Gather the lines from the material that contain "none".

╭─ DATA FOR THE TASK

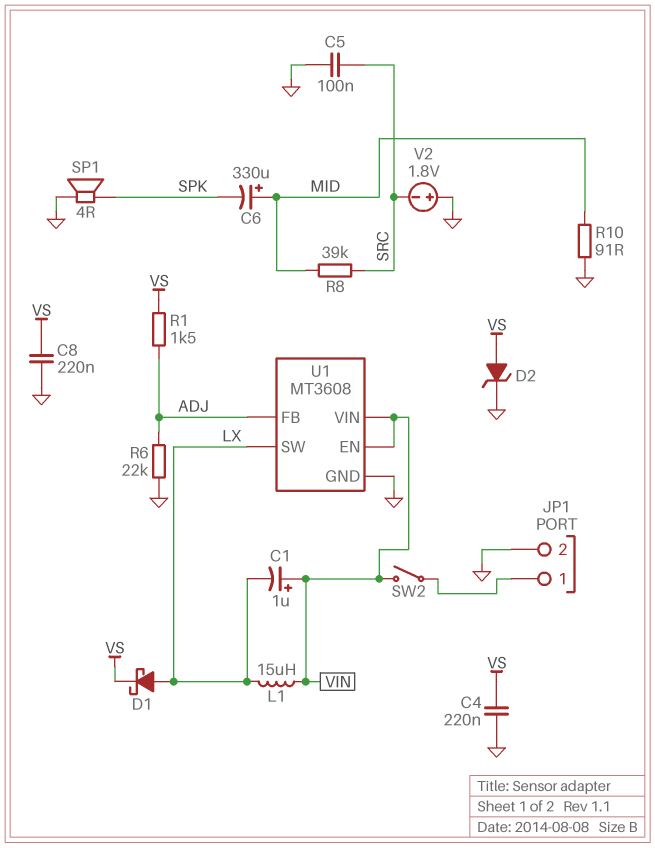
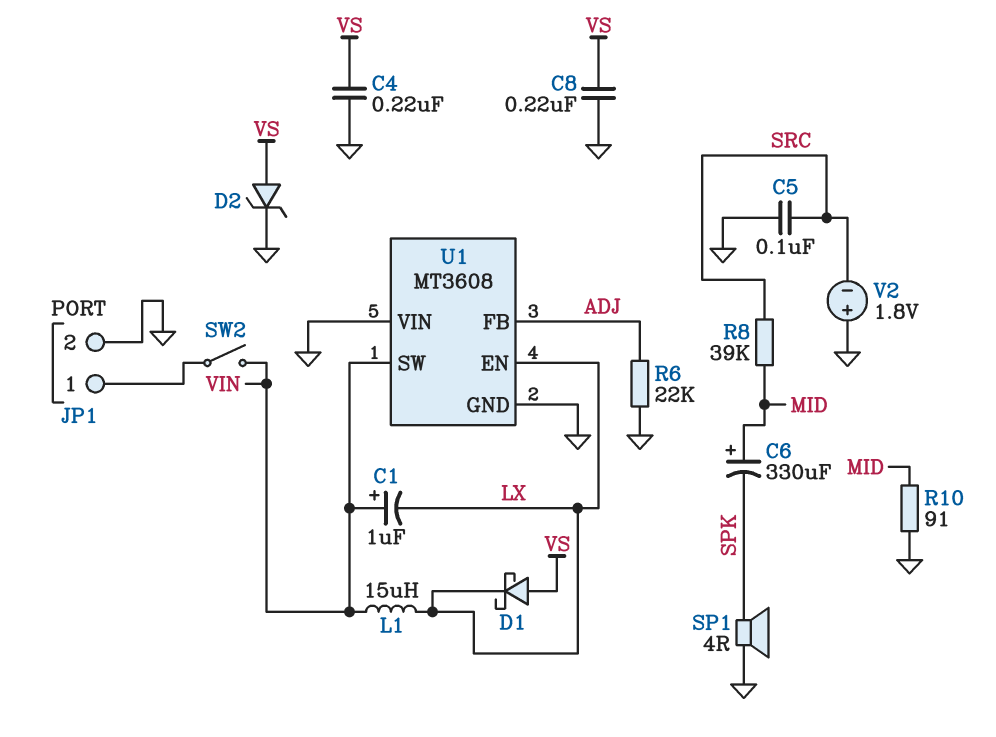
D1: schottky (A LX, K VS) -> schottky (A VS, K LX)
R1: 1.5k (ADJ, VS) -> none
U1 pin EN: VIN -> LX
U1 pin SW: LX -> VIN
U1 pin VIN: VIN -> GND

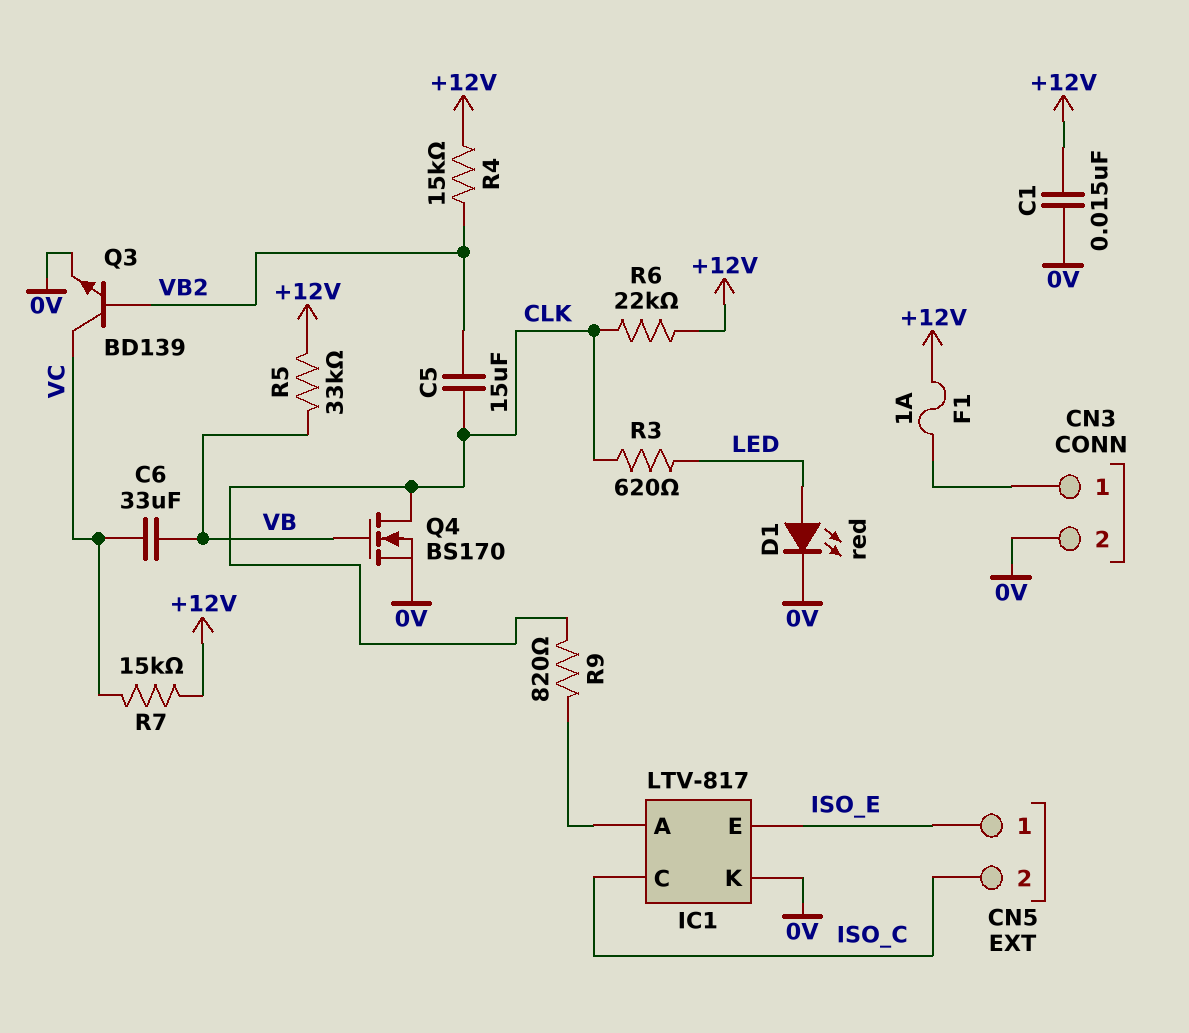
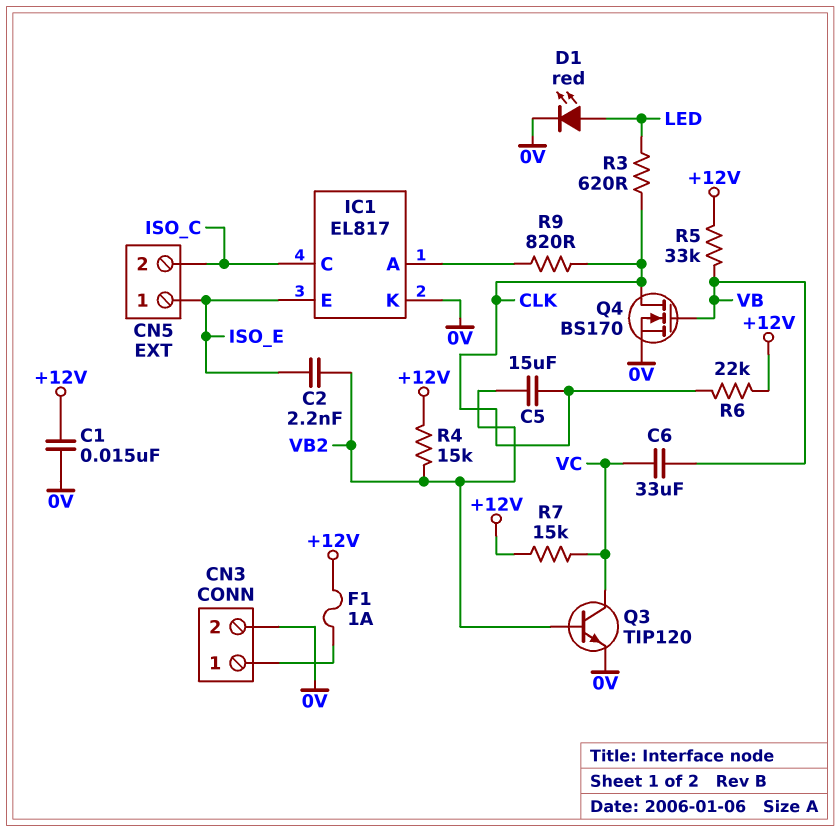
C2: none -> 2.2nF (ISO_E, VB2)
IC1: LTV-817 -> EL817
Q3: NPN BD139 (B VB2, C VC, E 0V) -> NPN TIP120 (B VB2, C VC, E 0V)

╰─

RESPONSE:
R1: 1.5k (ADJ, VS) -> none
C2: none -> 2.2nF (ISO_E, VB2)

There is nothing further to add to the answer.